*Dataset excerpts*.
* * * * * * * * *

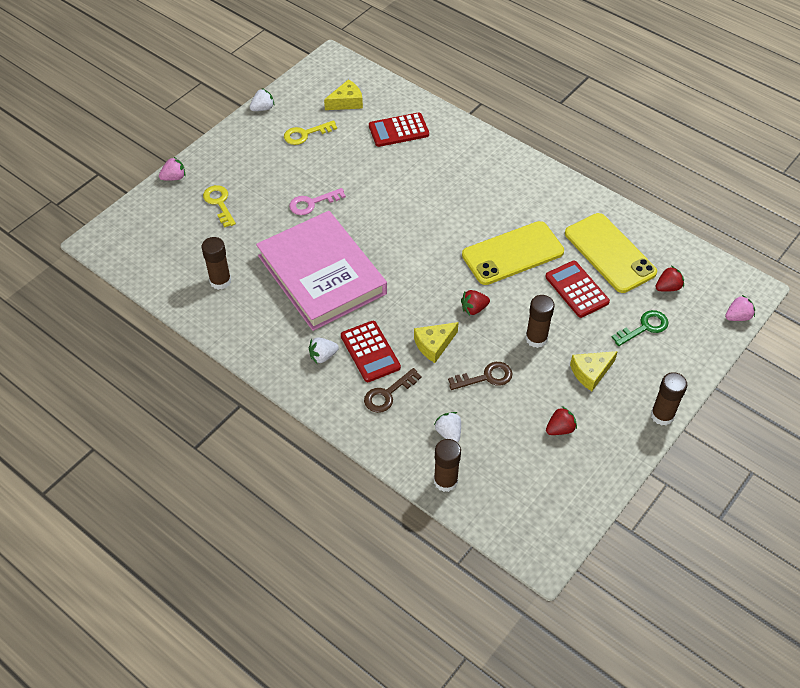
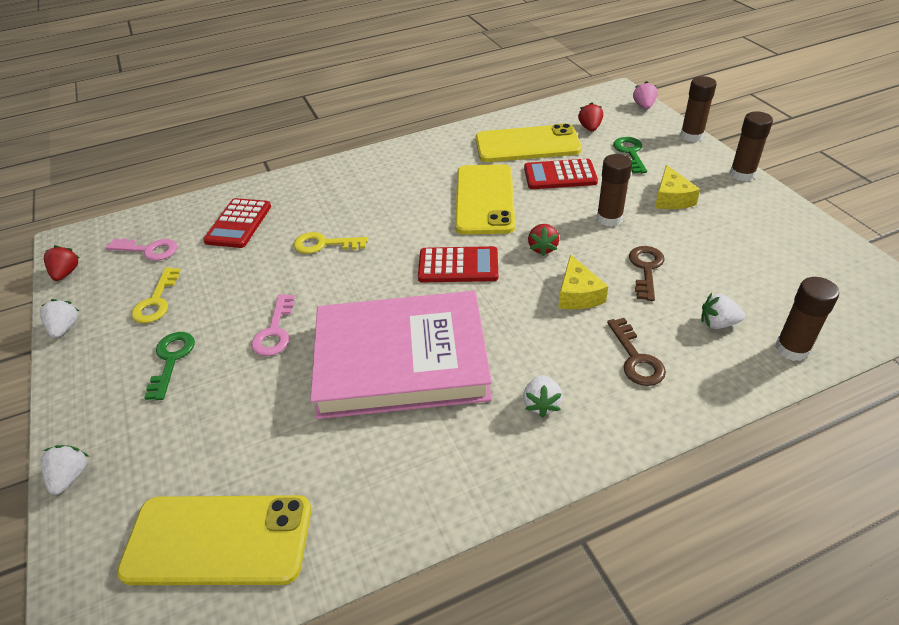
camera: 60 degrees left, 10 degrees down
pink strawberry [159,157,185,181] -> white strawberry [40,445,89,495]
brown glue stick [202,237,231,290] -> brown glue stick moved to [680,76,717,142]
yellow key [203,185,236,228] -> yellow key moved to [294,232,368,254]
yellow cheese [324,79,363,110] -> pink key [106,238,177,261]
red calculator [341,321,401,382] -> red calculator moved to [418,246,498,282]
red strawberry [546,406,577,435] -> red strawberry moved to [44,245,79,281]
none -> yellow phone [117,495,311,585]
none -> green key [144,332,195,400]

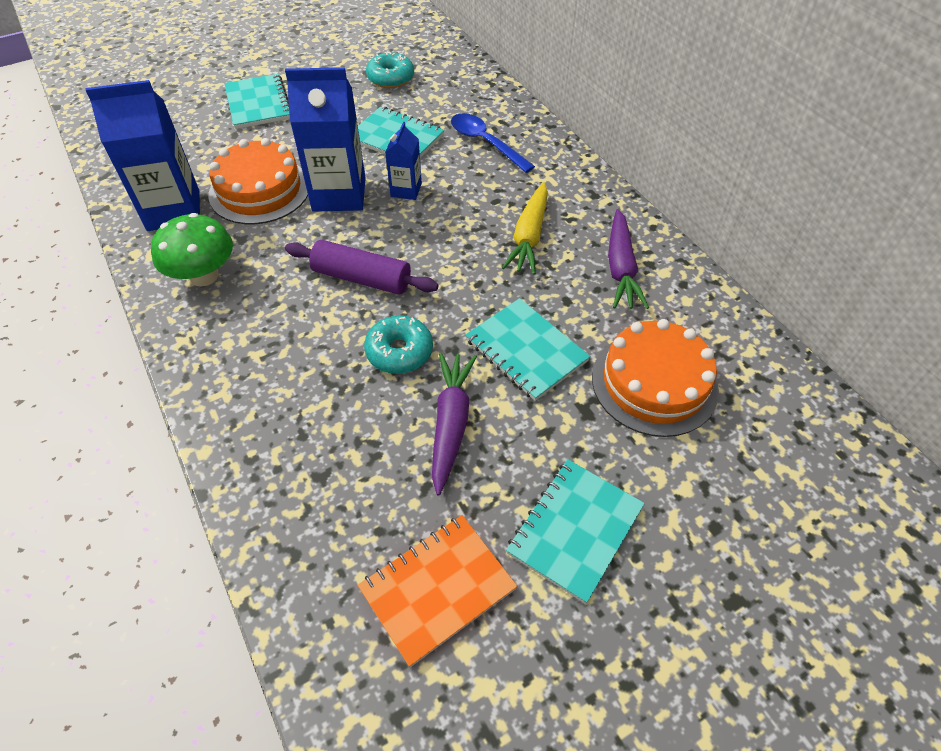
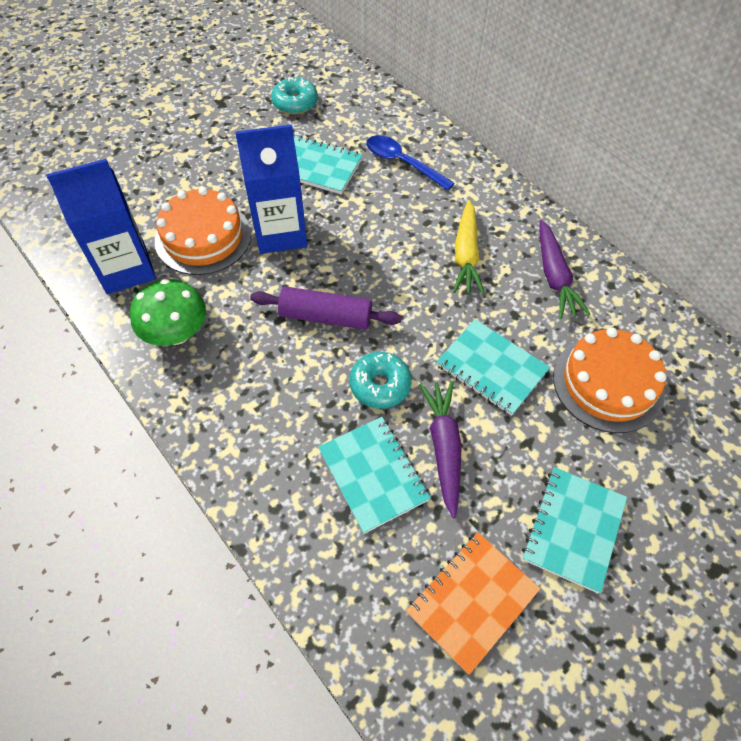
camera: 10 degrees left, 5 degrees up
turquoise notebook [224,74,290,129] -> turquoise notebook moved to [318,417,431,534]
blue carton [385,122,422,200] -> none

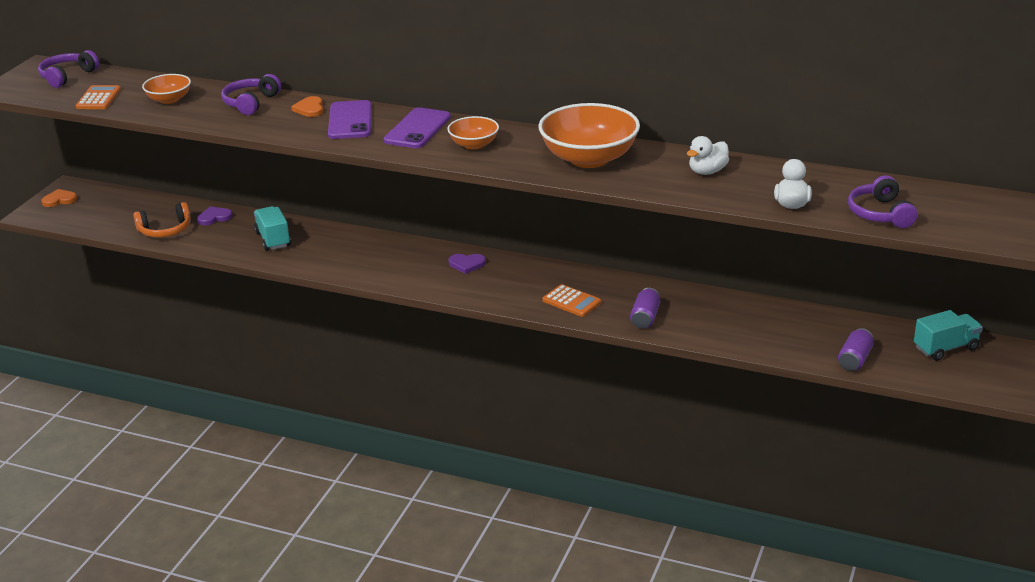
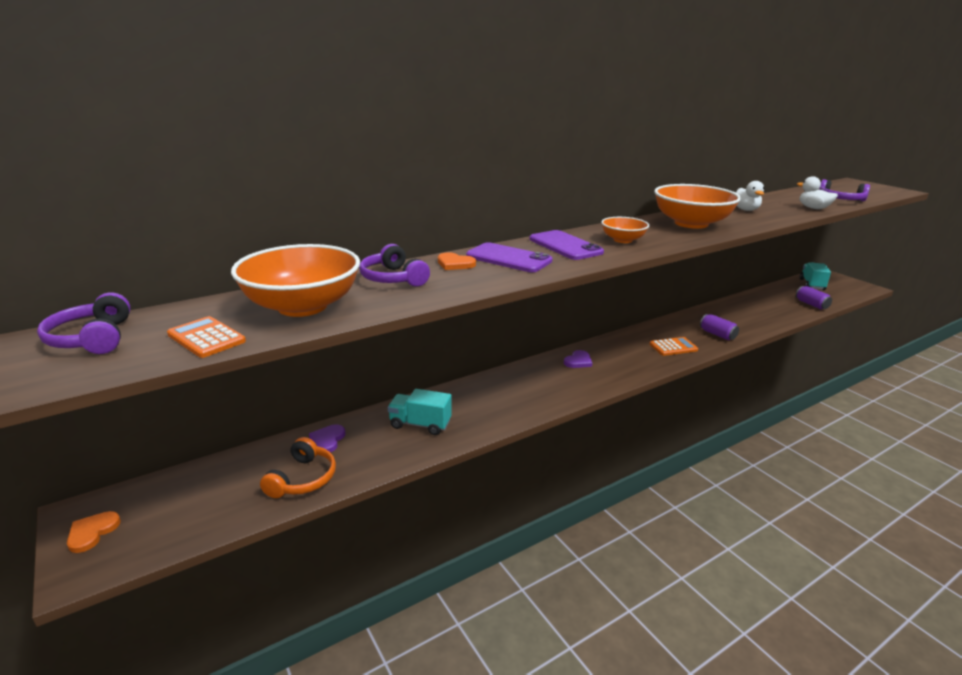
camera: 55 degrees left, 5 degrees down
orange bowl [142,74,191,104] -> orange bowl [231,244,360,317], size x1.90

* * * * * * * * *

Within the listing above, filter for lines holding the string "none" and copy each one.

none -> yellow phone [117,495,311,585]
none -> green key [144,332,195,400]
blue carton [385,122,422,200] -> none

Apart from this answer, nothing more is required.